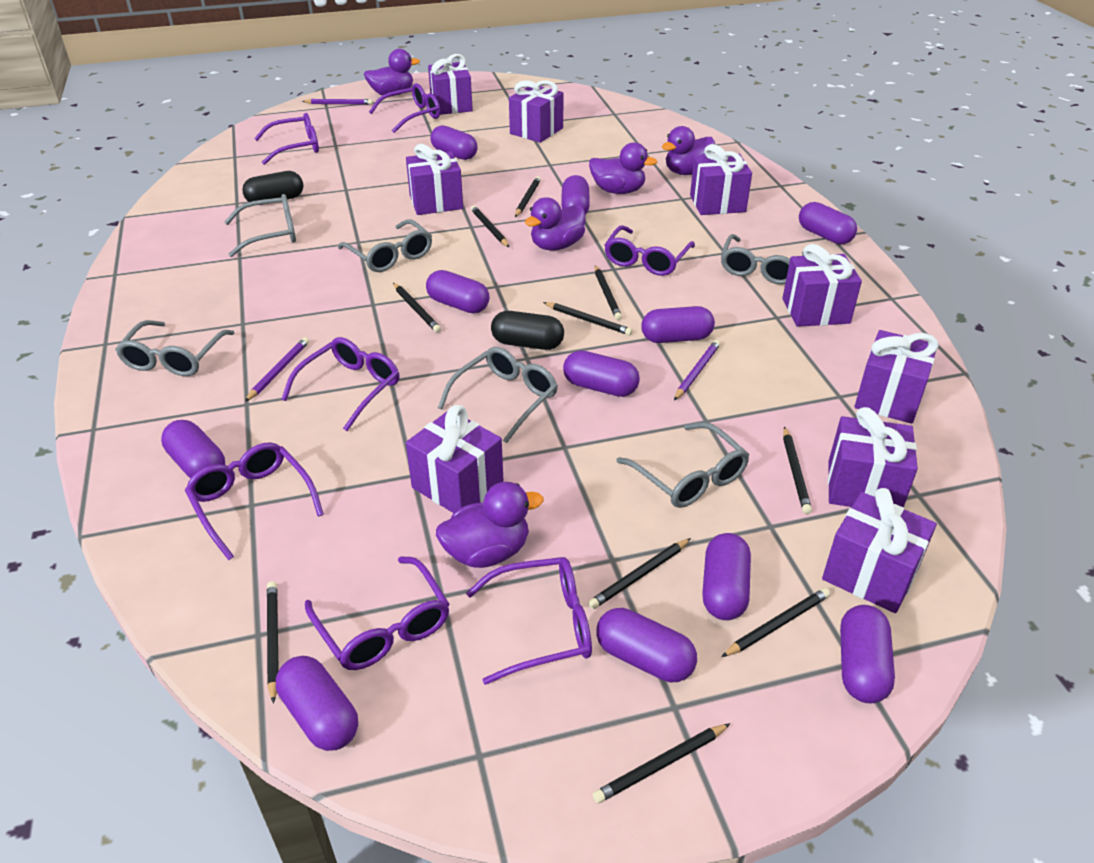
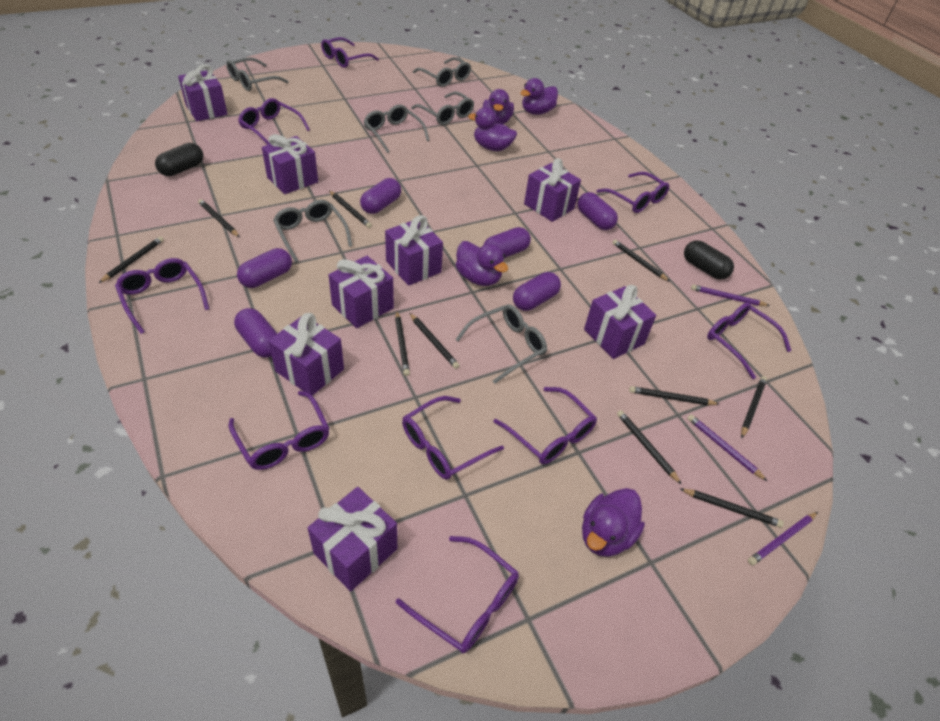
purple capsule: 11 -> 6
purple gift: 9 -> 8
purple glasses: 7 -> 9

•••••

• _What this task involves_:
Your answer should contain all the material above, written out exactly, and none of the pictures.

• _Output for this task_:
purple capsule: 11 -> 6
purple gift: 9 -> 8
purple glasses: 7 -> 9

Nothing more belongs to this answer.